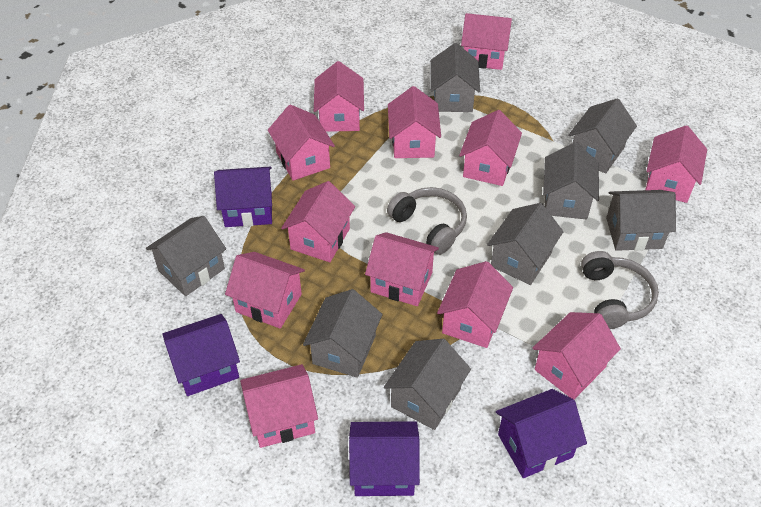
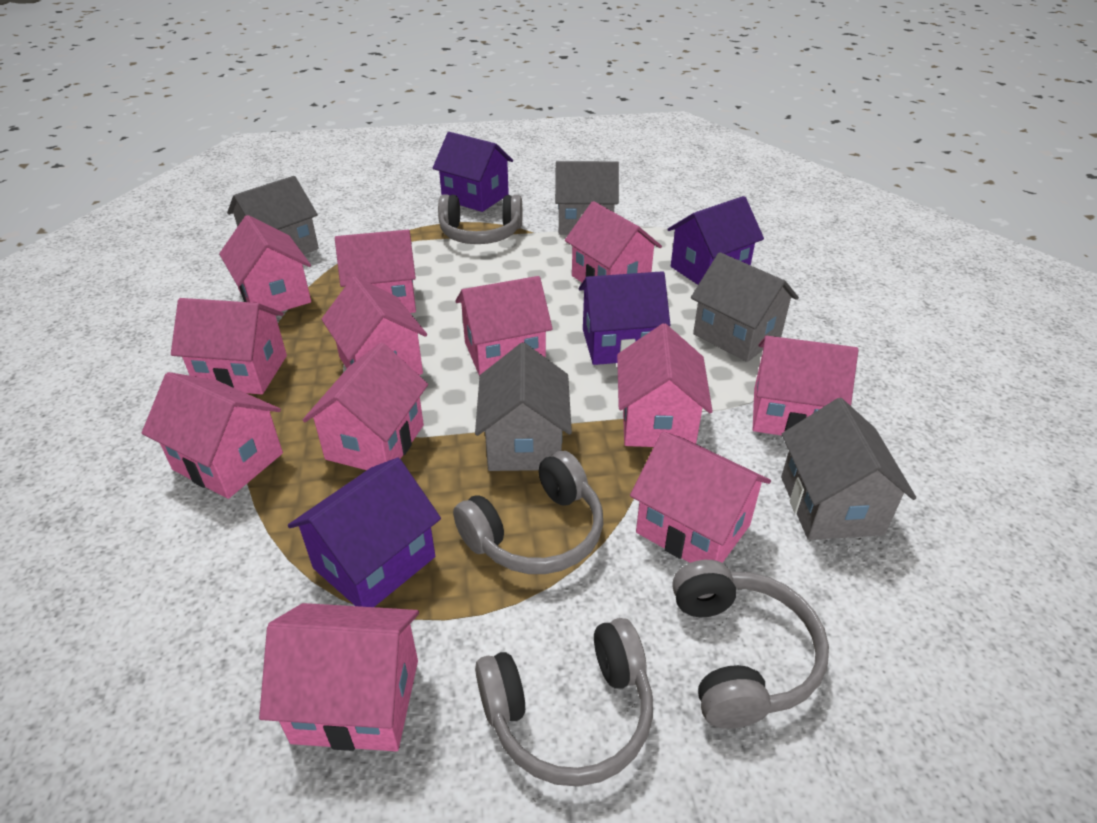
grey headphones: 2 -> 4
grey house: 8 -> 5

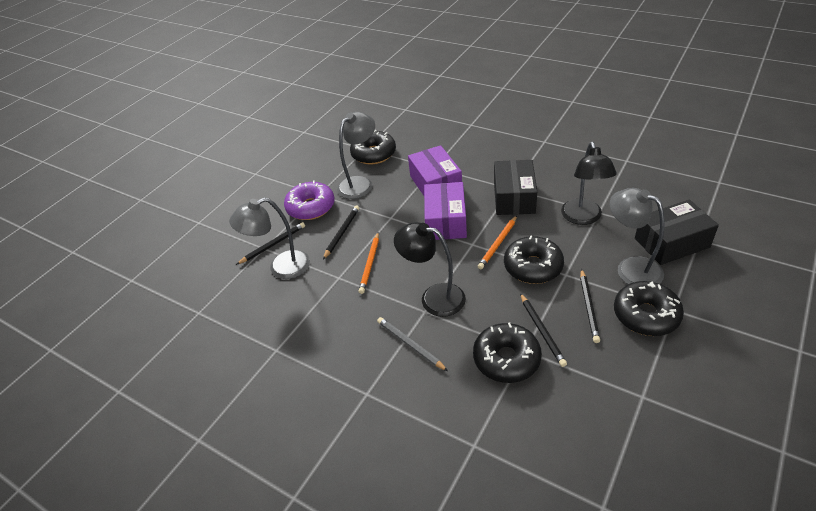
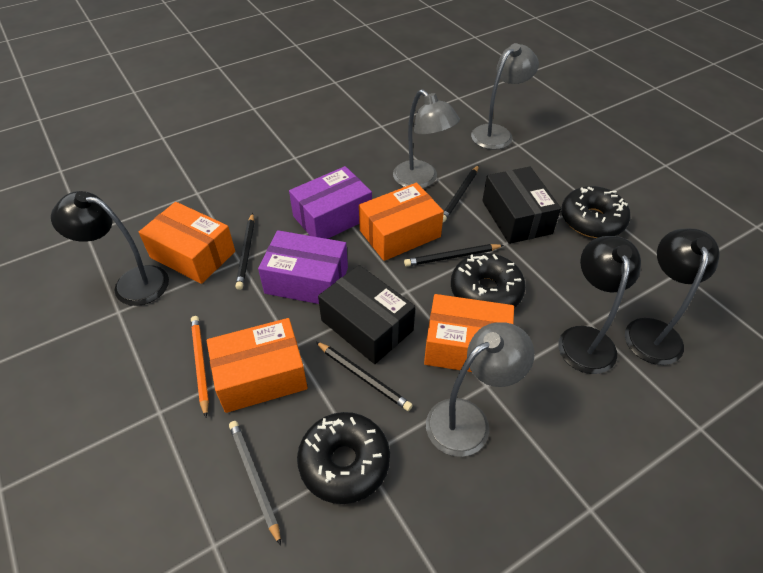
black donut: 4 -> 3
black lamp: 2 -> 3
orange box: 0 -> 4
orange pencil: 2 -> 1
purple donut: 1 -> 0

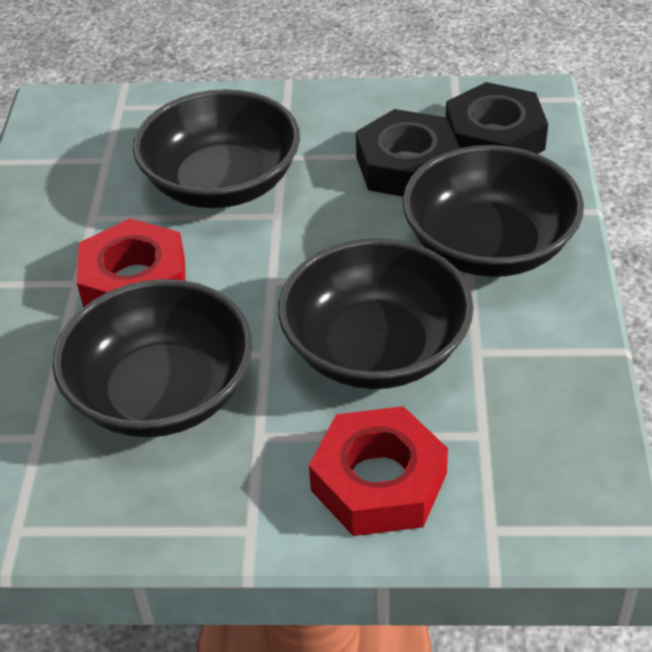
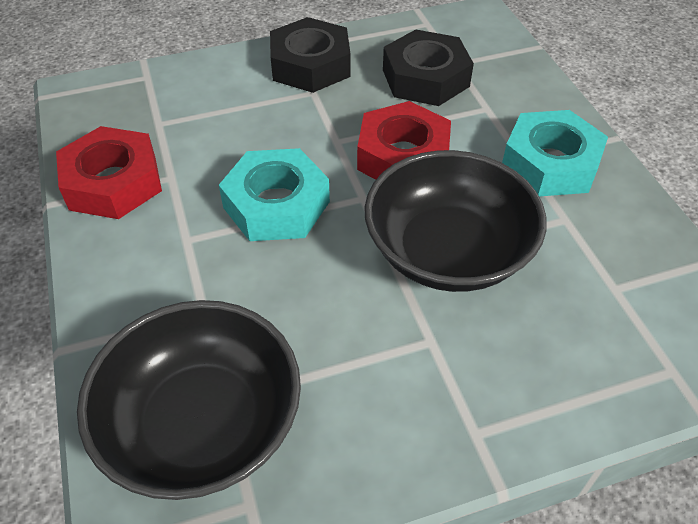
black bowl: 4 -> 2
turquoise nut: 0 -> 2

-- What the task requires --
What you return must match the records above exactly, minus any images.

-- Written response --
grey headphones: 2 -> 4
grey house: 8 -> 5

black donut: 4 -> 3
black lamp: 2 -> 3
orange box: 0 -> 4
orange pencil: 2 -> 1
purple donut: 1 -> 0

black bowl: 4 -> 2
turquoise nut: 0 -> 2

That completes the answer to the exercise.